Dataset records
+ + + + +
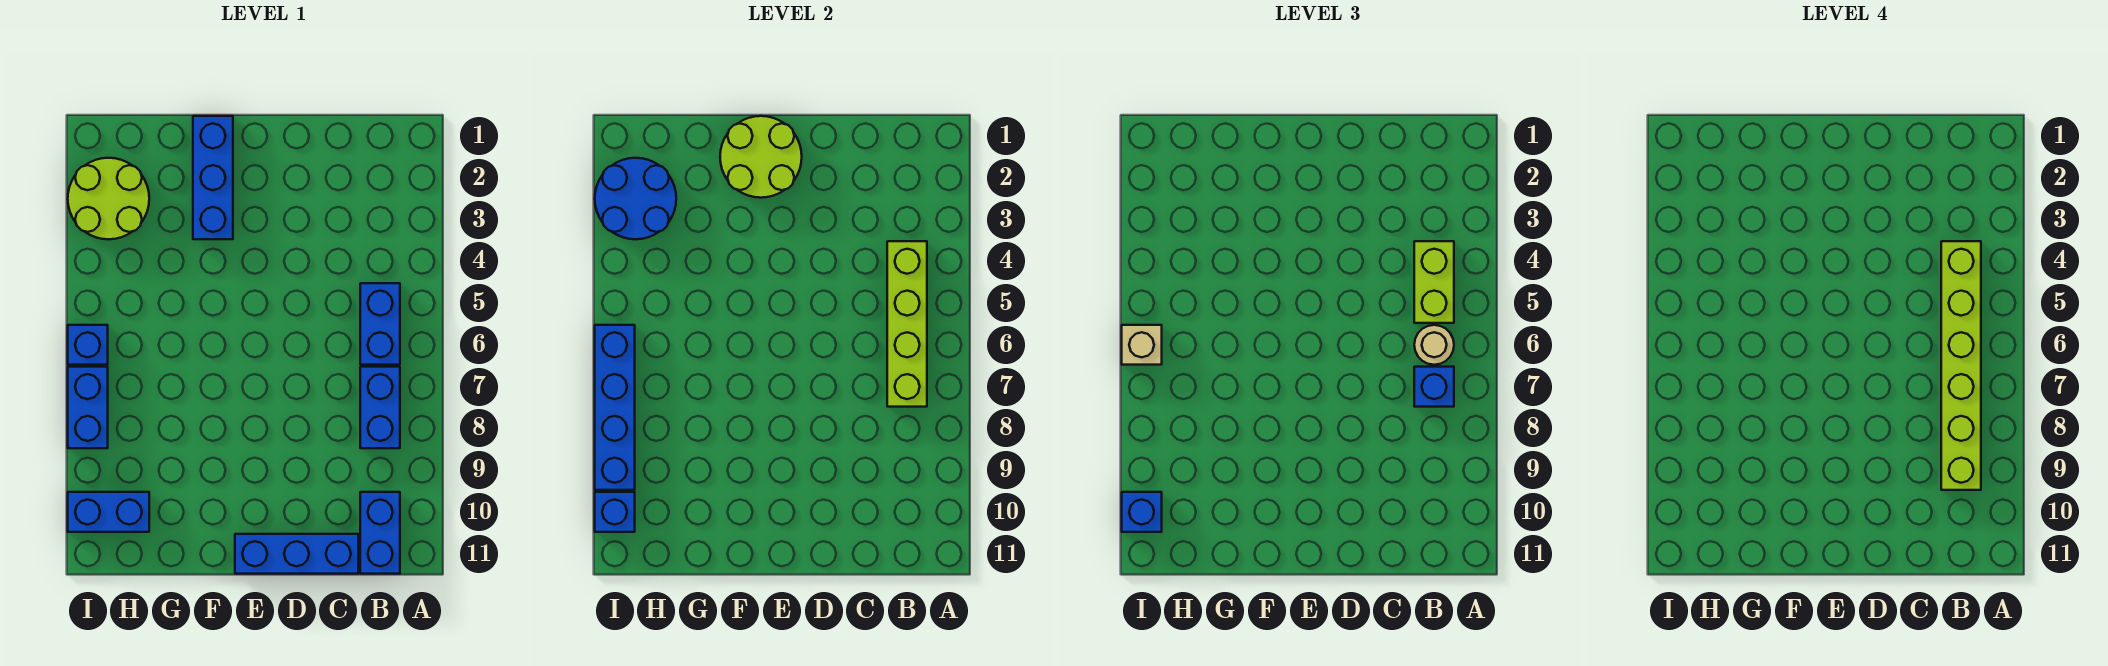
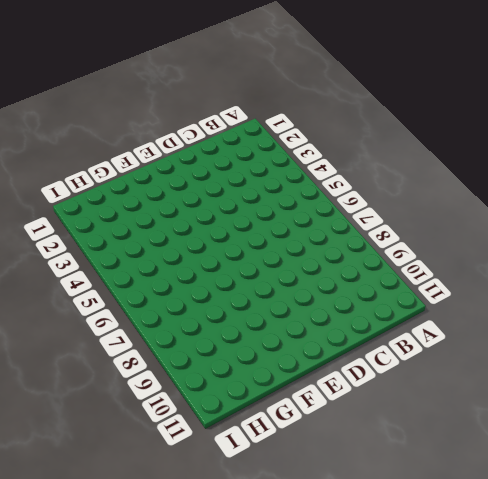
none -> blue 1x2 brick [360,283,400,365]
none -> blue 1x2 brick [360,367,400,448]
none -> blue 1x2 brick [360,492,400,574]

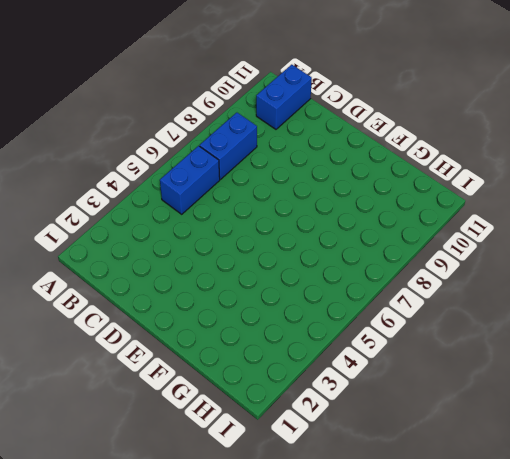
none -> blue 1x3 brick [235,534,358,574]
none -> blue 1x3 brick [193,116,233,239]
none -> lime 2x2 round brick [68,158,149,239]

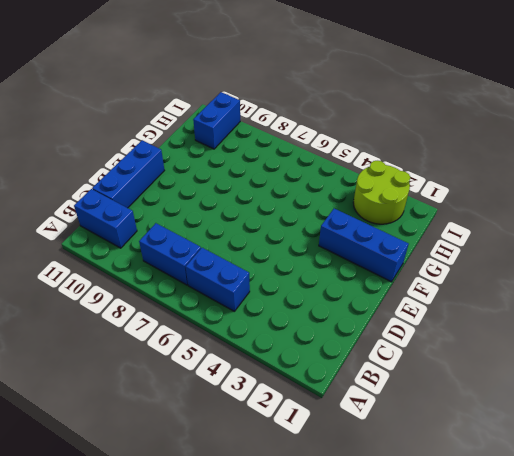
none -> blue 1x1 brick [68,325,108,365]
none -> blue 1x2 brick [68,367,108,448]
none -> lime 1x4 brick [887,241,927,407]

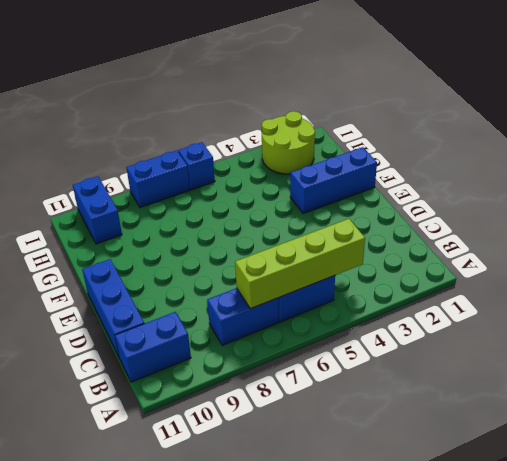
none -> lime 2x2 round brick [720,116,802,198]
none -> blue 2x2 round brick [595,158,676,239]
none -> blue 1x4 brick [595,325,635,490]

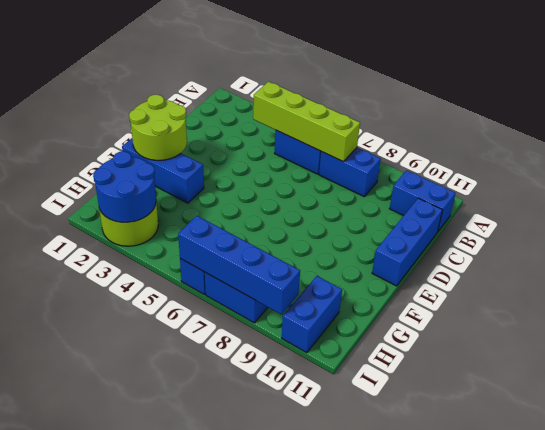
none -> blue 1x1 brick [595,492,635,532]
none -> lime 1x2 brick [1414,241,1454,323]
none -> tan 1x1 round brick [1414,325,1454,365]

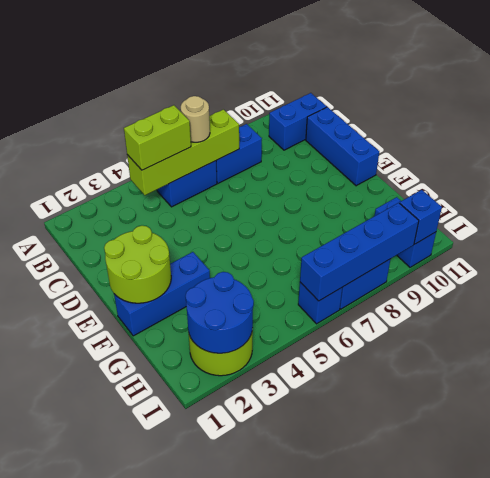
none -> blue 1x1 brick [1414,367,1454,407]
none -> tan 1x1 brick [1122,325,1162,365]
none -> blue 1x1 brick [1122,492,1162,532]

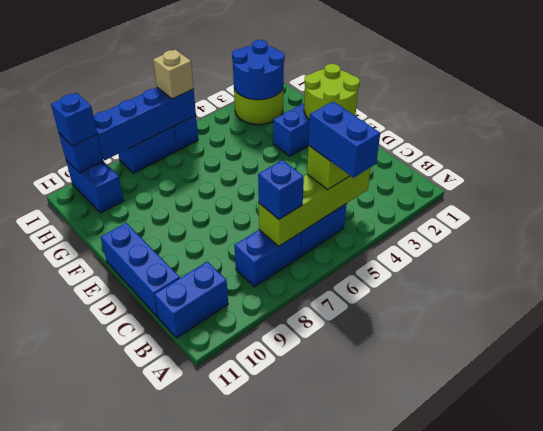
blue 1x2 brick [308,102,380,178] -> lime 1x6 brick [1941,241,1981,490]
none -> tan 1x1 round brick [1414,325,1454,365]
+ + + + +
* What to work on *
Reproduce every entry above exactly, and omit the pictures.

* Exercise solution *
none -> blue 1x2 brick [360,283,400,365]
none -> blue 1x2 brick [360,367,400,448]
none -> blue 1x2 brick [360,492,400,574]

none -> blue 1x3 brick [235,534,358,574]
none -> blue 1x3 brick [193,116,233,239]
none -> lime 2x2 round brick [68,158,149,239]

none -> blue 1x1 brick [68,325,108,365]
none -> blue 1x2 brick [68,367,108,448]
none -> lime 1x4 brick [887,241,927,407]

none -> lime 2x2 round brick [720,116,802,198]
none -> blue 2x2 round brick [595,158,676,239]
none -> blue 1x4 brick [595,325,635,490]

none -> blue 1x1 brick [595,492,635,532]
none -> lime 1x2 brick [1414,241,1454,323]
none -> tan 1x1 round brick [1414,325,1454,365]

none -> blue 1x1 brick [1414,367,1454,407]
none -> tan 1x1 brick [1122,325,1162,365]
none -> blue 1x1 brick [1122,492,1162,532]

blue 1x2 brick [308,102,380,178] -> lime 1x6 brick [1941,241,1981,490]
none -> tan 1x1 round brick [1414,325,1454,365]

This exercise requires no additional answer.